▶ [Instruction] Reproduce every entry below verbatim, line for line, without altering any wording, index, or coordinate.

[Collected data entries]
★ ★ ★
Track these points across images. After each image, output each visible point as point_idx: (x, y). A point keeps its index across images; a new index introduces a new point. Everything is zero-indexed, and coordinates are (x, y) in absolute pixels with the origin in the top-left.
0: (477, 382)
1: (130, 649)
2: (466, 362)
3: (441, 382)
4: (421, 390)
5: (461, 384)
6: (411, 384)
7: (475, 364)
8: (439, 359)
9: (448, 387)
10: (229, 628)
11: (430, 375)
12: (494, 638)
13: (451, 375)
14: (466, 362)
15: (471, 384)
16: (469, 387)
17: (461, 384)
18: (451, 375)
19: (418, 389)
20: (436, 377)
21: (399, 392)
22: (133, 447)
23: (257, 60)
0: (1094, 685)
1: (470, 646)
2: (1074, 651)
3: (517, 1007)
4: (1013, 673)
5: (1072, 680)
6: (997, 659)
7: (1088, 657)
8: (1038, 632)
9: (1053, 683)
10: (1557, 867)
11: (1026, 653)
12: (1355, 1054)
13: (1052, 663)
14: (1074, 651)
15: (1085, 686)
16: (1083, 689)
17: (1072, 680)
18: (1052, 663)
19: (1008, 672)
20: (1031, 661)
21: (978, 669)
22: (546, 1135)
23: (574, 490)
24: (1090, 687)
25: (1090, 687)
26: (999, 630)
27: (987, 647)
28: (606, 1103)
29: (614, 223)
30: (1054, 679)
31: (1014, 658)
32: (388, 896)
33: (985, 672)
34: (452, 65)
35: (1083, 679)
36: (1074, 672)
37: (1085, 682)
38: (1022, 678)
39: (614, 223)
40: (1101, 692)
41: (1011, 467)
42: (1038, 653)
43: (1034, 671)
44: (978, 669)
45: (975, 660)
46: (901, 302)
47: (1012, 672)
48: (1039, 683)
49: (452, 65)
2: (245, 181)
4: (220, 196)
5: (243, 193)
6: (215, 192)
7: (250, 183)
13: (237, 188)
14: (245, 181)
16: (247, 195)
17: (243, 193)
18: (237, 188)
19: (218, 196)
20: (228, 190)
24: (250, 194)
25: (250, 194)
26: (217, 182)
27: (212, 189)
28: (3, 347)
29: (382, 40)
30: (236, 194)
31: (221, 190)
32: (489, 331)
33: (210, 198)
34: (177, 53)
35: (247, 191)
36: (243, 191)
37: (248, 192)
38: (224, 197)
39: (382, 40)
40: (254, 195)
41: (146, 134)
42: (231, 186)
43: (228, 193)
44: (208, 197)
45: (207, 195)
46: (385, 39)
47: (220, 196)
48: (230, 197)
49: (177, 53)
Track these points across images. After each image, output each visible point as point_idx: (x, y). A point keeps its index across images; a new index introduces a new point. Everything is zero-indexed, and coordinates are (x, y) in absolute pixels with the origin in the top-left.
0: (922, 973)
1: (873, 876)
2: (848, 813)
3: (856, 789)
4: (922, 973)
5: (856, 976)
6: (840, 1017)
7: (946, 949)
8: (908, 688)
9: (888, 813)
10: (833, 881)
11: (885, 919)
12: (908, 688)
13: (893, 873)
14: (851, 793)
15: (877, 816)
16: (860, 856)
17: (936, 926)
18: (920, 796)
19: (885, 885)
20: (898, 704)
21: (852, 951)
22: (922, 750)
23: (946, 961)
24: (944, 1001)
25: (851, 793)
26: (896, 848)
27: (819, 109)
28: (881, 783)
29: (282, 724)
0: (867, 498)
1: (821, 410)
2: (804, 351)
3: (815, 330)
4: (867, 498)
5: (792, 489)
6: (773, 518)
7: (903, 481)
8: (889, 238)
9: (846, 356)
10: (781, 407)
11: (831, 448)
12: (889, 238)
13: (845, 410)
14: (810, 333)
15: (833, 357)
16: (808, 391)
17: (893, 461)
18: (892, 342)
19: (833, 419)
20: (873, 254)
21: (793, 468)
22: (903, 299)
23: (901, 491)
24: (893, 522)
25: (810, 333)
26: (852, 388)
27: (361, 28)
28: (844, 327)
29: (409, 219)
★ ★ ★
▶ [The completed task]
Track these points across images. After each image, output each visible point as point_idx: (x, y). A point keeps its index across images; a new index introduces a new point. Everything is zero-indexed, and coordinates are (x, y) in absolute pixels with the origin in the top-left.
0: (477, 382)
1: (130, 649)
2: (466, 362)
3: (441, 382)
4: (421, 390)
5: (461, 384)
6: (411, 384)
7: (475, 364)
8: (439, 359)
9: (448, 387)
10: (229, 628)
11: (430, 375)
12: (494, 638)
13: (451, 375)
14: (466, 362)
15: (471, 384)
16: (469, 387)
17: (461, 384)
18: (451, 375)
19: (418, 389)
20: (436, 377)
21: (399, 392)
22: (133, 447)
23: (257, 60)
0: (1094, 685)
1: (470, 646)
2: (1074, 651)
3: (517, 1007)
4: (1013, 673)
5: (1072, 680)
6: (997, 659)
7: (1088, 657)
8: (1038, 632)
9: (1053, 683)
10: (1557, 867)
11: (1026, 653)
12: (1355, 1054)
13: (1052, 663)
14: (1074, 651)
15: (1085, 686)
16: (1083, 689)
17: (1072, 680)
18: (1052, 663)
19: (1008, 672)
20: (1031, 661)
21: (978, 669)
22: (546, 1135)
23: (574, 490)
24: (1090, 687)
25: (1090, 687)
26: (999, 630)
27: (987, 647)
28: (606, 1103)
29: (614, 223)
30: (1054, 679)
31: (1014, 658)
32: (388, 896)
33: (985, 672)
34: (452, 65)
35: (1083, 679)
36: (1074, 672)
37: (1085, 682)
38: (1022, 678)
39: (614, 223)
40: (1101, 692)
41: (1011, 467)
42: (1038, 653)
43: (1034, 671)
44: (978, 669)
45: (975, 660)
46: (901, 302)
47: (1012, 672)
48: (1039, 683)
49: (452, 65)
2: (245, 181)
4: (220, 196)
5: (243, 193)
6: (215, 192)
7: (250, 183)
13: (237, 188)
14: (245, 181)
16: (247, 195)
17: (243, 193)
18: (237, 188)
19: (218, 196)
20: (228, 190)
24: (250, 194)
25: (250, 194)
26: (217, 182)
27: (212, 189)
28: (3, 347)
29: (382, 40)
30: (236, 194)
31: (221, 190)
32: (489, 331)
33: (210, 198)
34: (177, 53)
35: (247, 191)
36: (243, 191)
37: (248, 192)
38: (224, 197)
39: (382, 40)
40: (254, 195)
41: (146, 134)
42: (231, 186)
43: (228, 193)
44: (208, 197)
45: (207, 195)
46: (385, 39)
47: (220, 196)
48: (230, 197)
49: (177, 53)
Track these points across images. After each image, output each visible point as point_idx: (x, y). A point keeps its index across images; a new index introduces a new point. Everything is zero-indexed, and coordinates are (x, y) in absolute pixels with the origin in the top-left.
0: (922, 973)
1: (873, 876)
2: (848, 813)
3: (856, 789)
4: (922, 973)
5: (856, 976)
6: (840, 1017)
7: (946, 949)
8: (908, 688)
9: (888, 813)
10: (833, 881)
11: (885, 919)
12: (908, 688)
13: (893, 873)
14: (851, 793)
15: (877, 816)
16: (860, 856)
17: (936, 926)
18: (920, 796)
19: (885, 885)
20: (898, 704)
21: (852, 951)
22: (922, 750)
23: (946, 961)
24: (944, 1001)
25: (851, 793)
26: (896, 848)
27: (819, 109)
28: (881, 783)
29: (282, 724)
0: (867, 498)
1: (821, 410)
2: (804, 351)
3: (815, 330)
4: (867, 498)
5: (792, 489)
6: (773, 518)
7: (903, 481)
8: (889, 238)
9: (846, 356)
10: (781, 407)
11: (831, 448)
12: (889, 238)
13: (845, 410)
14: (810, 333)
15: (833, 357)
16: (808, 391)
17: (893, 461)
18: (892, 342)
19: (833, 419)
20: (873, 254)
21: (793, 468)
22: (903, 299)
23: (901, 491)
24: (893, 522)
25: (810, 333)
26: (852, 388)
27: (361, 28)
28: (844, 327)
29: (409, 219)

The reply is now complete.